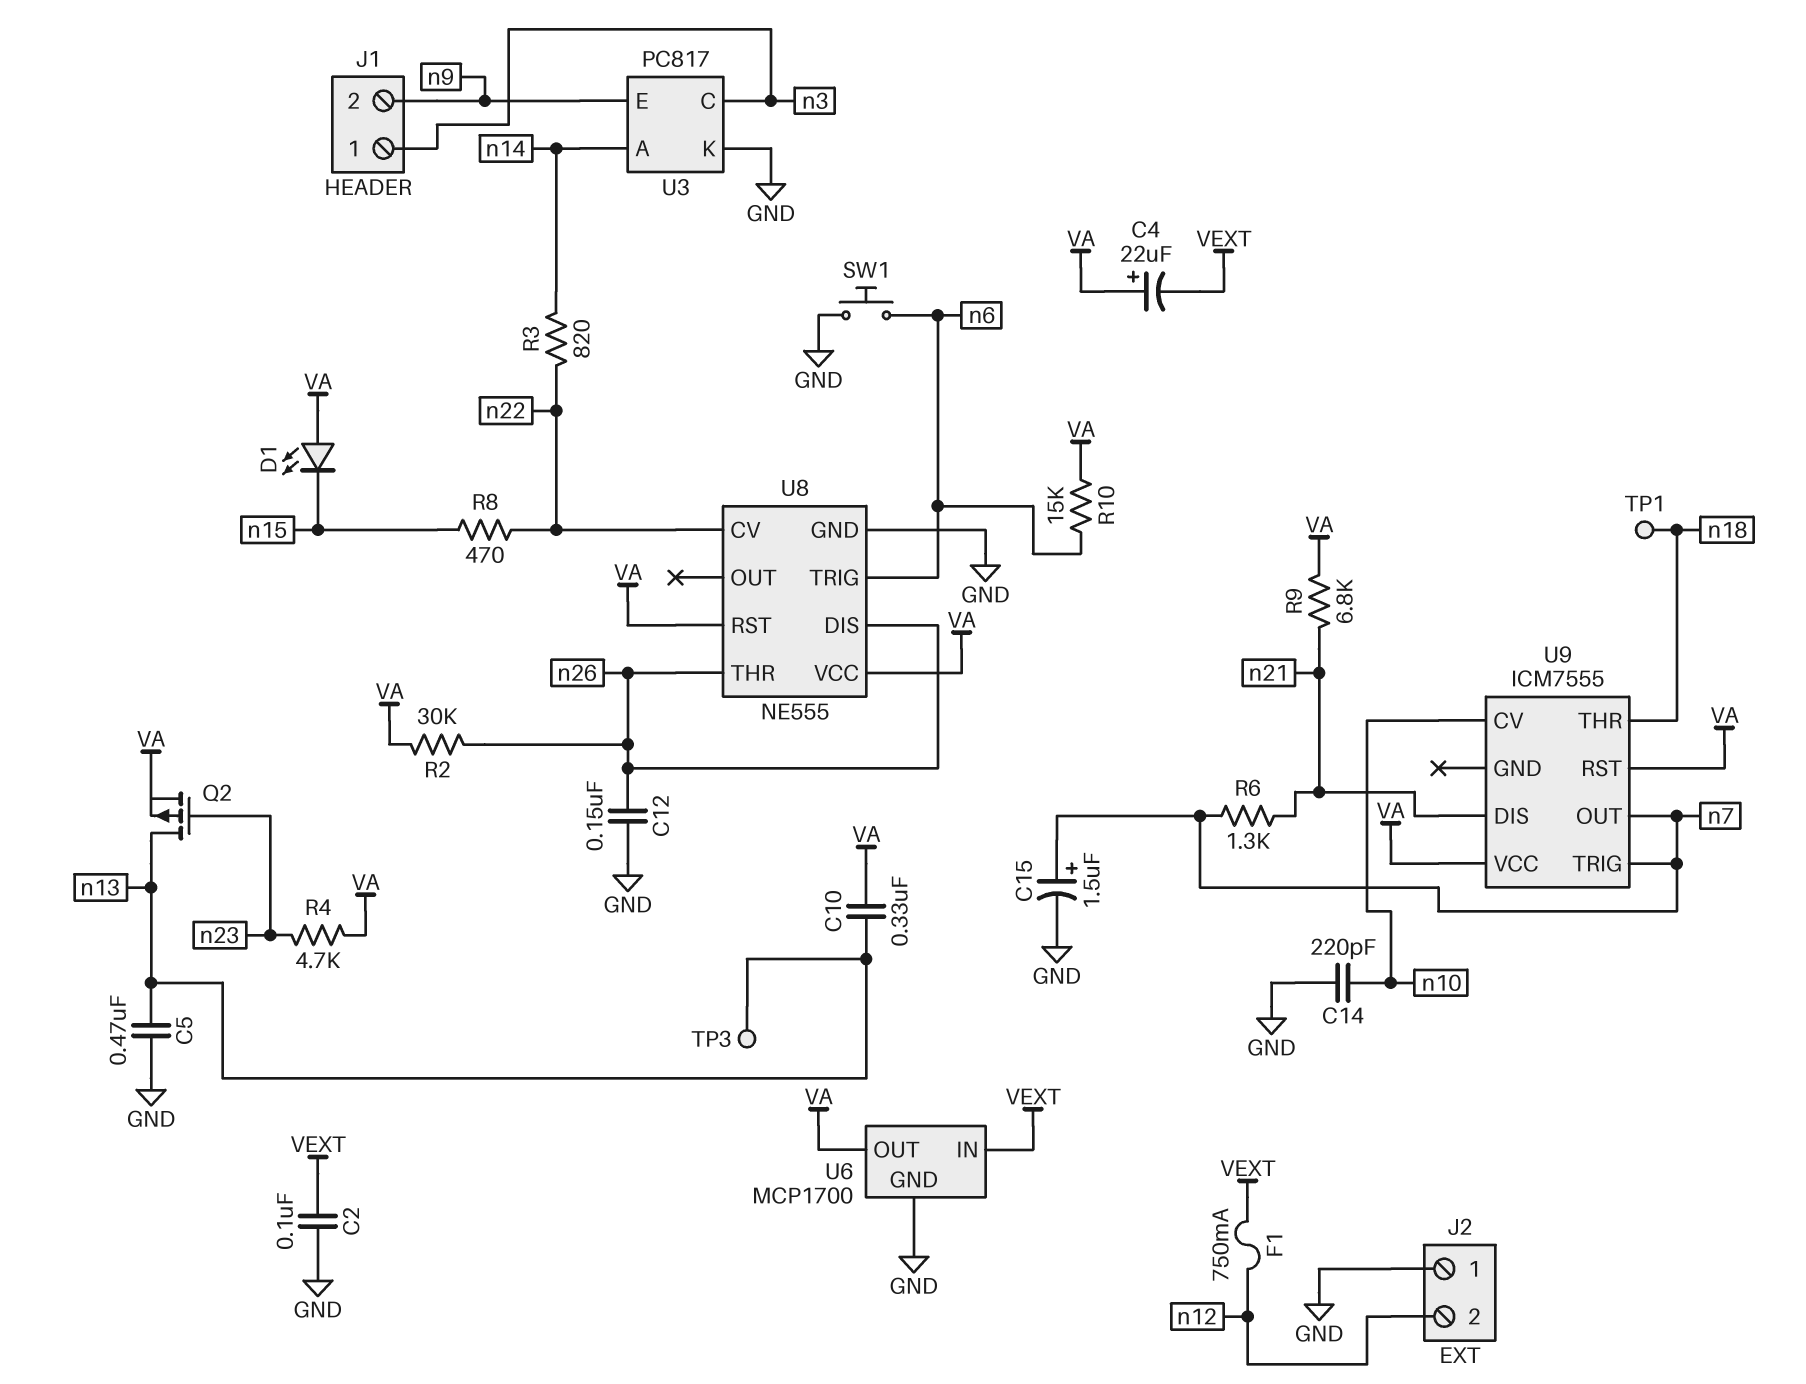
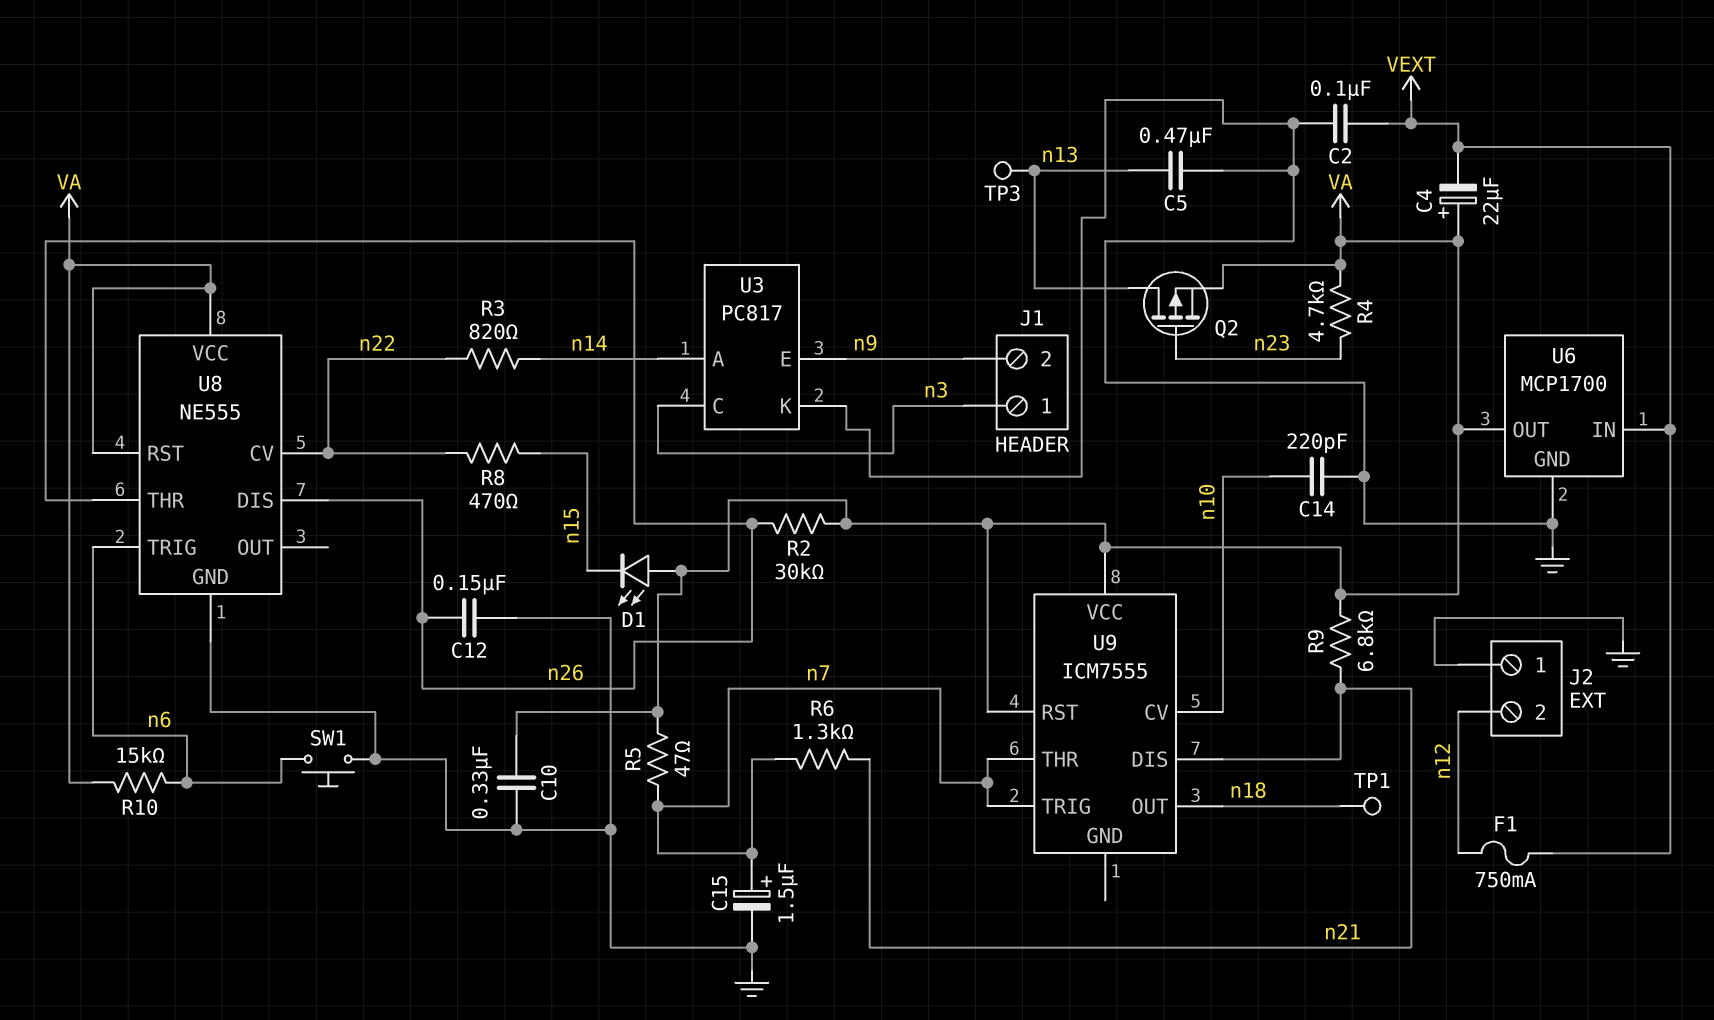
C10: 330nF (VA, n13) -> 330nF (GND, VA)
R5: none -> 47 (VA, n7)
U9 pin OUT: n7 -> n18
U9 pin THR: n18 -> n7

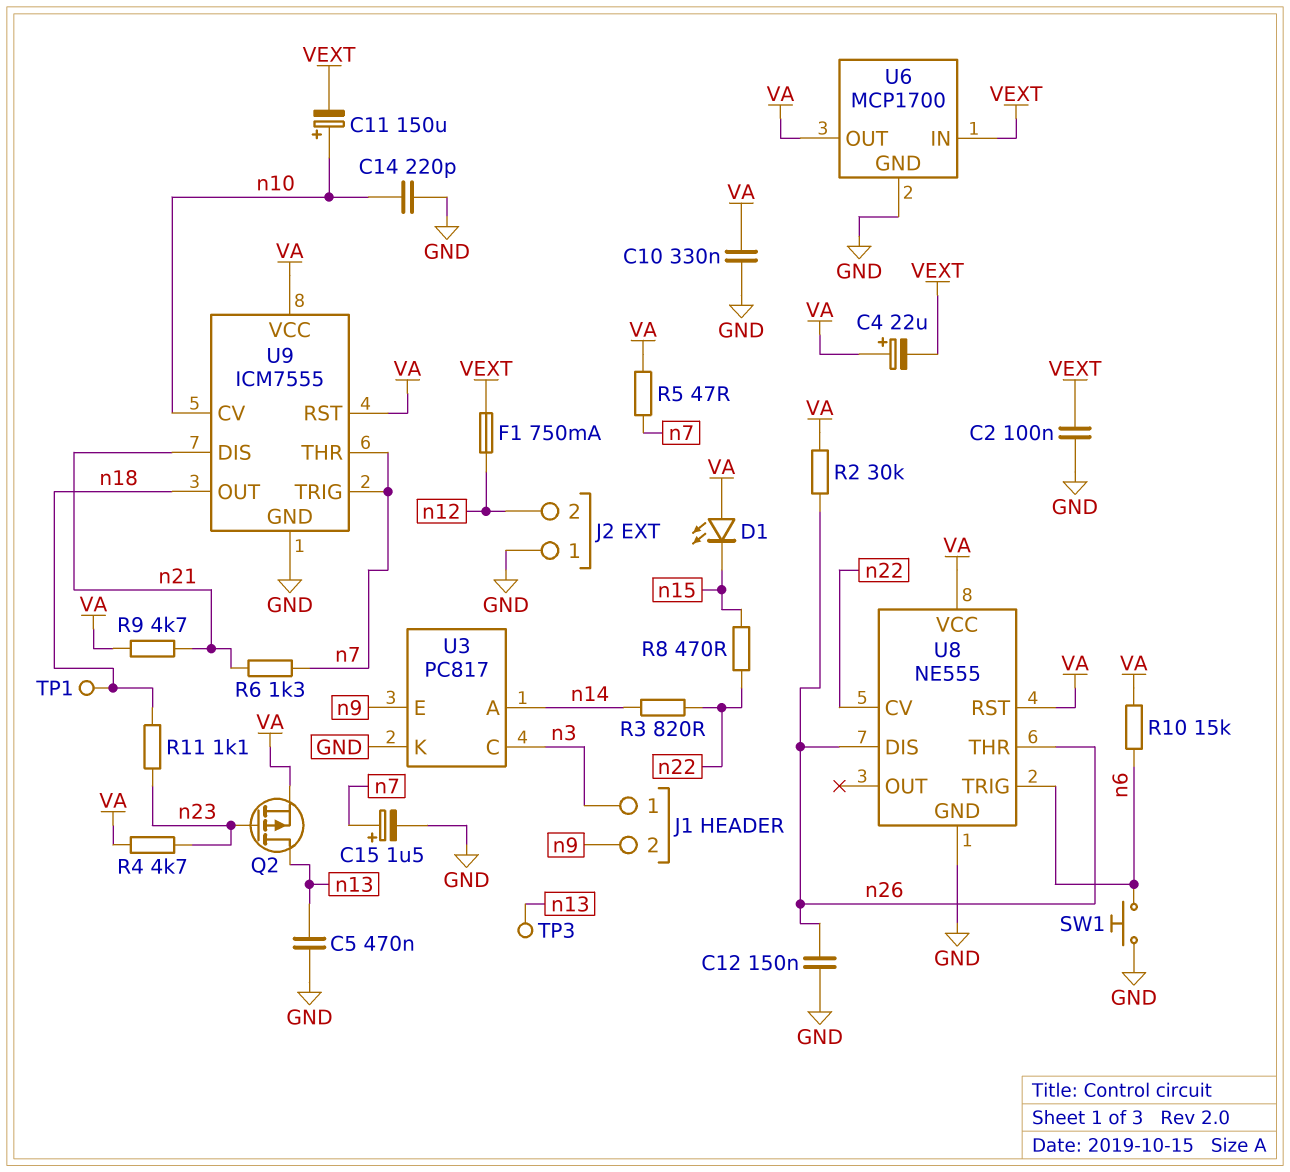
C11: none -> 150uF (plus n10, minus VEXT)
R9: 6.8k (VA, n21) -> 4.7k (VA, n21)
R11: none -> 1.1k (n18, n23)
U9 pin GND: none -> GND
========================================
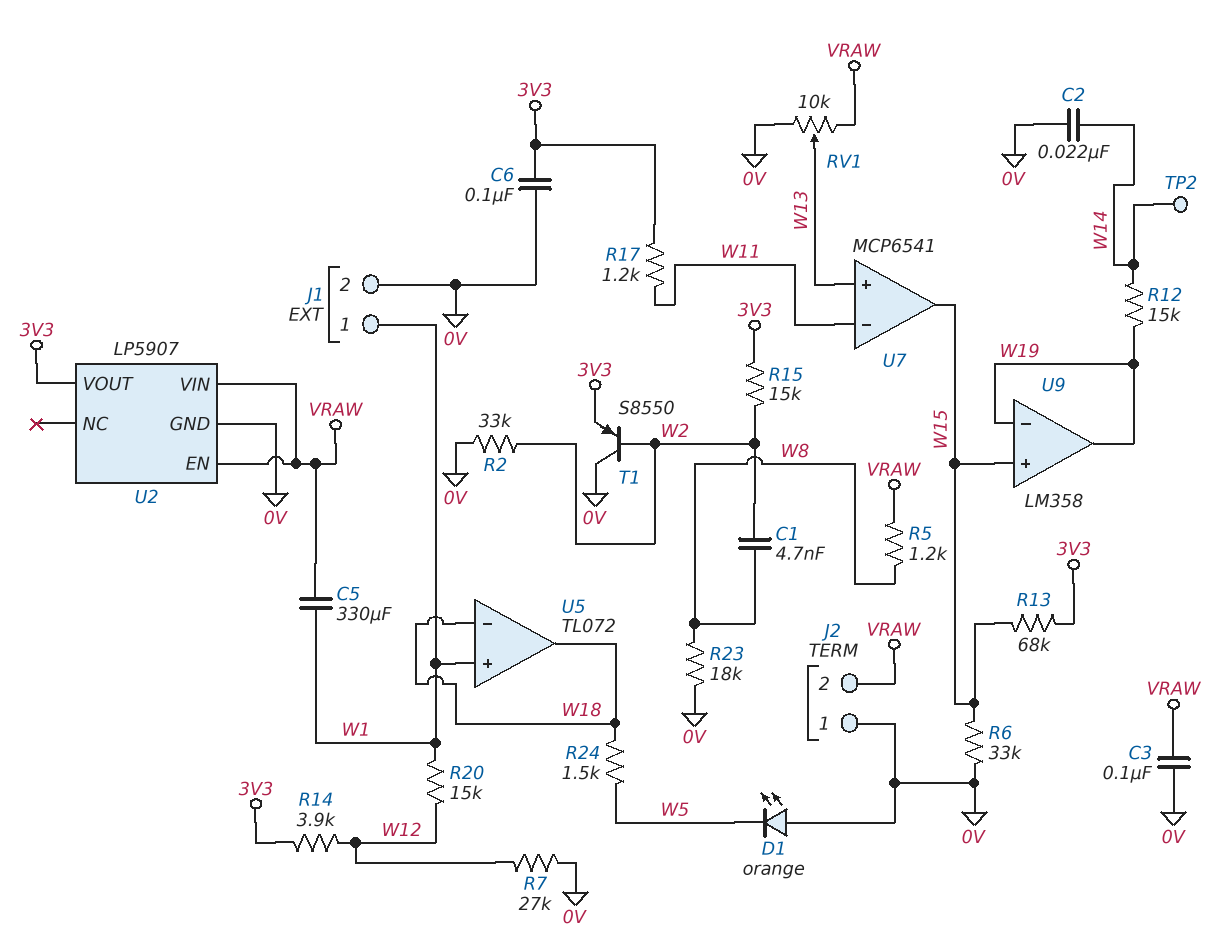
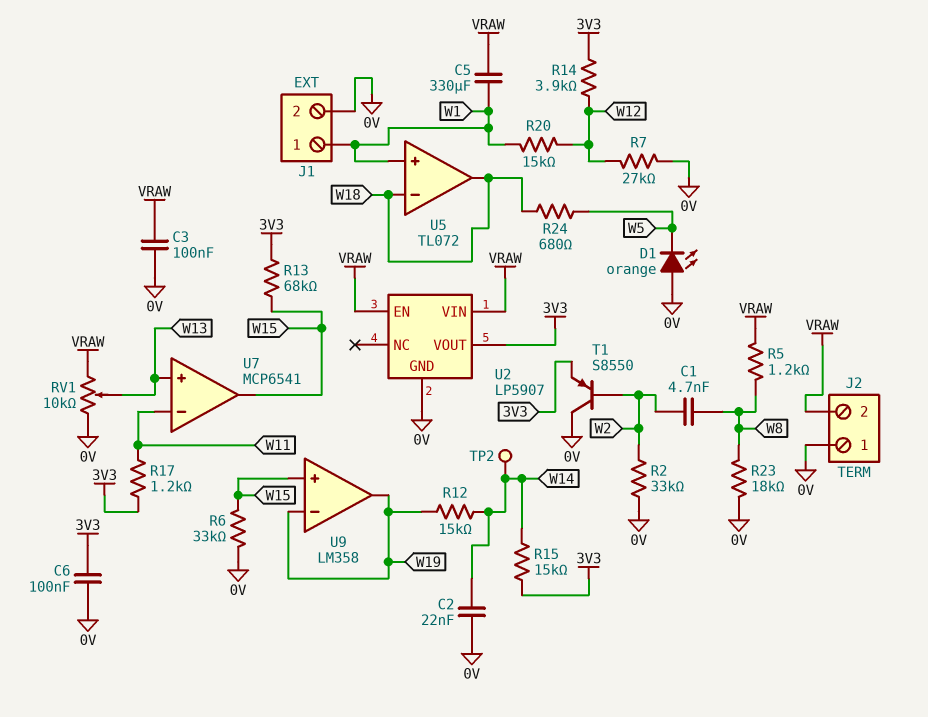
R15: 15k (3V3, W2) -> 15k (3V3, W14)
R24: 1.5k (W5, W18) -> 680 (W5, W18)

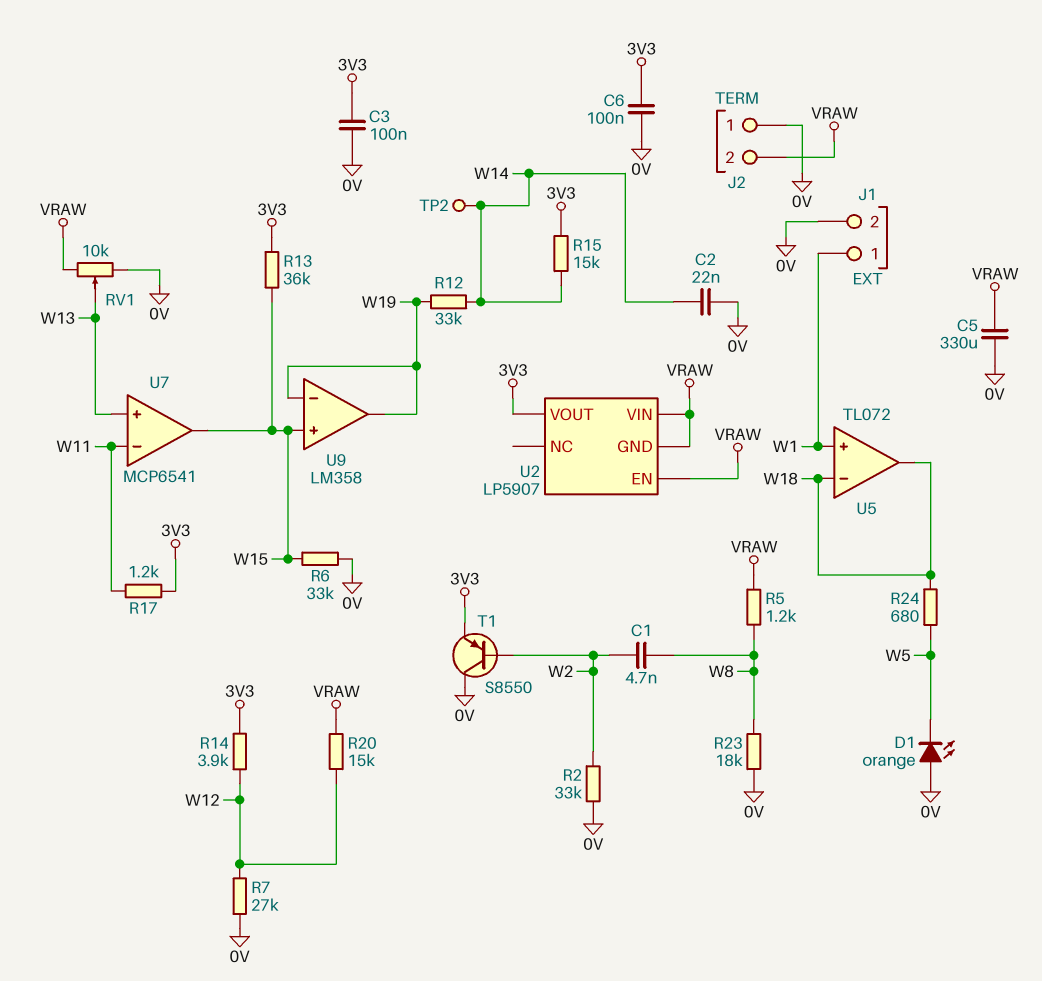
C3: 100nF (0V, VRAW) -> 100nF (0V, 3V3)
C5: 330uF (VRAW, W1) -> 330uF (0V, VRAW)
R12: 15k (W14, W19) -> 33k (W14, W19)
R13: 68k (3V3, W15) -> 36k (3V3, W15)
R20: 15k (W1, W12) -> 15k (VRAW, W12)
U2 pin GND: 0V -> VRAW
========================================
→ **Task brief**: Copy everything above from the line holding "R24: 1.5k (W5, W18) -> 680 (W5, W18)" down to the line holding "U2 pin GND: 0V -> VRAW", both ends included, exactly as it stands and without the pictures.

→ **Answer space**:
R24: 1.5k (W5, W18) -> 680 (W5, W18)

C3: 100nF (0V, VRAW) -> 100nF (0V, 3V3)
C5: 330uF (VRAW, W1) -> 330uF (0V, VRAW)
R12: 15k (W14, W19) -> 33k (W14, W19)
R13: 68k (3V3, W15) -> 36k (3V3, W15)
R20: 15k (W1, W12) -> 15k (VRAW, W12)
U2 pin GND: 0V -> VRAW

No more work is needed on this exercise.